Task statement: A picture-free, exact transcript of the entries below is required.

Stored data:
--- --- ---

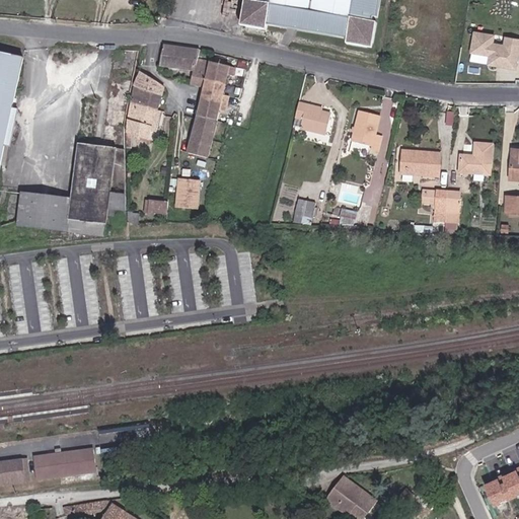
[(249,0),(247,0),(244,0),(241,20),(247,21),(246,26),(267,30),(267,24),(347,39),(347,44),(366,47),(367,42),(373,42),(376,22),(372,21),(373,16),(377,17),(380,0),(249,0)]
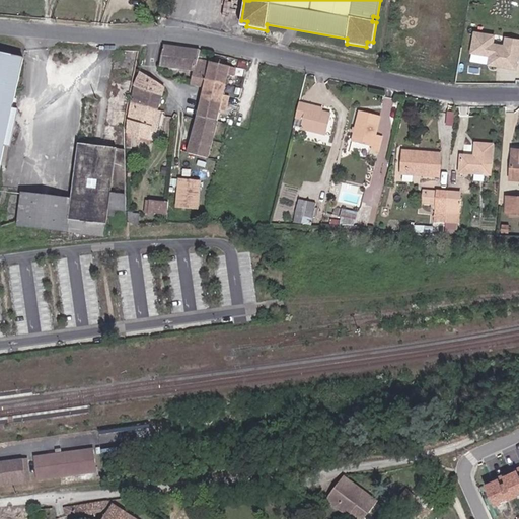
[(517,68),(518,58),(518,35),(505,33),(504,43),(494,41),(496,31),(473,28),(469,51),(489,54),(487,63),(517,68)]
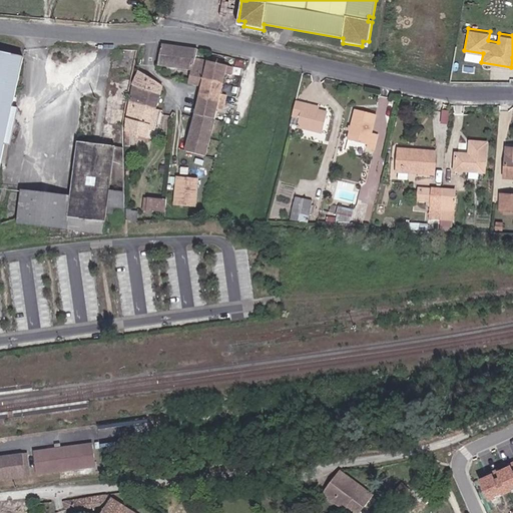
[(197,48),(161,43),(157,66),(191,70),(188,83),(200,86),(193,114),(211,119),(214,109),(221,111),(226,91),(220,89),(224,74),(230,75),(232,68),(207,61),(208,60),(195,57),(197,48)]
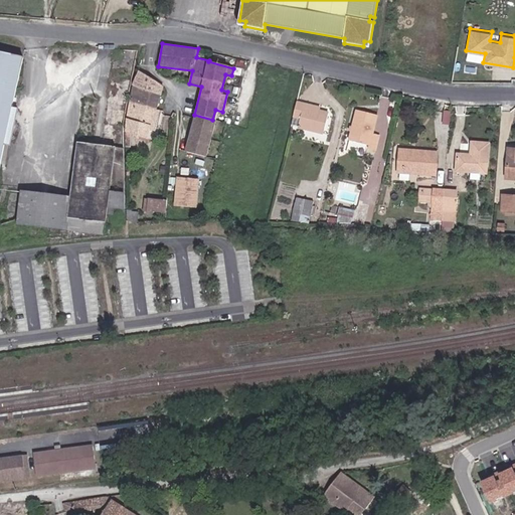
[(0,158),(22,56),(0,50),(0,158)]
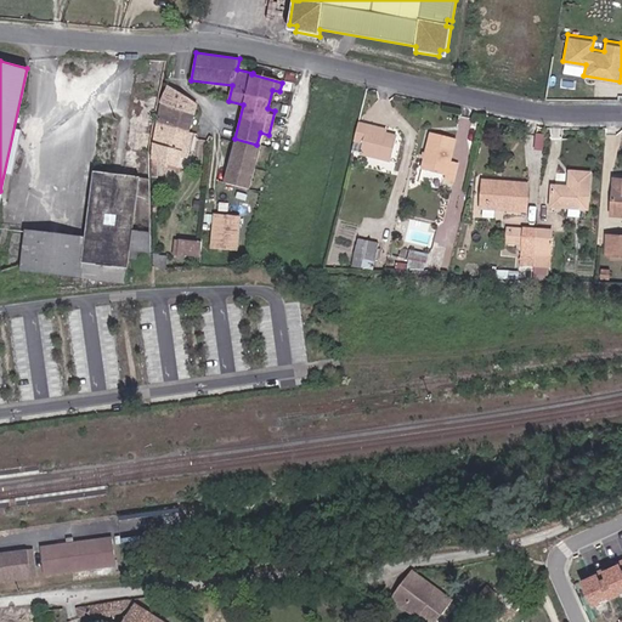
[(123,276),(126,275),(128,261),(135,261),(136,253),(141,253),(141,256),(141,259),(147,259),(145,159),(160,62),(143,61),(134,72),(120,173),(109,171),(117,119),(101,117),(84,237),(22,228),(23,231),(9,228),(3,277),(17,280),(17,283),(33,286),(35,286),(40,284),(43,276),(75,281),(123,276)]
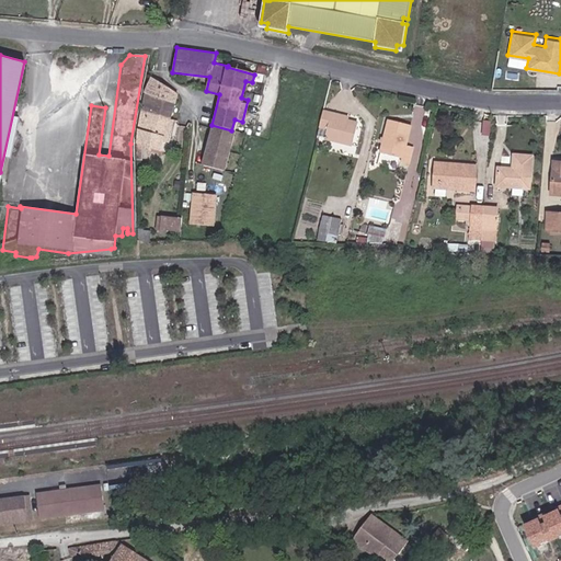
[(146,92),(141,111),(170,119),(178,93),(151,77),(146,92)]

--- --- ---

Answer section:
[(249,0),(247,0),(244,0),(241,20),(247,21),(246,26),(267,30),(267,24),(347,39),(347,44),(366,47),(367,42),(373,42),(376,22),(372,21),(373,16),(377,17),(380,0),(249,0)]
[(517,68),(518,58),(518,35),(505,33),(504,43),(494,41),(496,31),(473,28),(469,51),(489,54),(487,63),(517,68)]
[(197,48),(161,43),(157,66),(191,70),(188,83),(200,86),(193,114),(211,119),(214,109),(221,111),(226,91),(220,89),(224,74),(230,75),(232,68),(207,61),(208,60),(195,57),(197,48)]
[(0,158),(22,56),(0,50),(0,158)]
[(123,276),(126,275),(128,261),(135,261),(136,253),(141,253),(141,256),(141,259),(147,259),(145,159),(160,62),(143,61),(134,72),(120,173),(109,171),(117,119),(101,117),(84,237),(22,228),(23,231),(9,228),(3,277),(17,280),(17,283),(33,286),(35,286),(40,284),(43,276),(75,281),(123,276)]
[(146,92),(141,111),(170,119),(178,93),(151,77),(146,92)]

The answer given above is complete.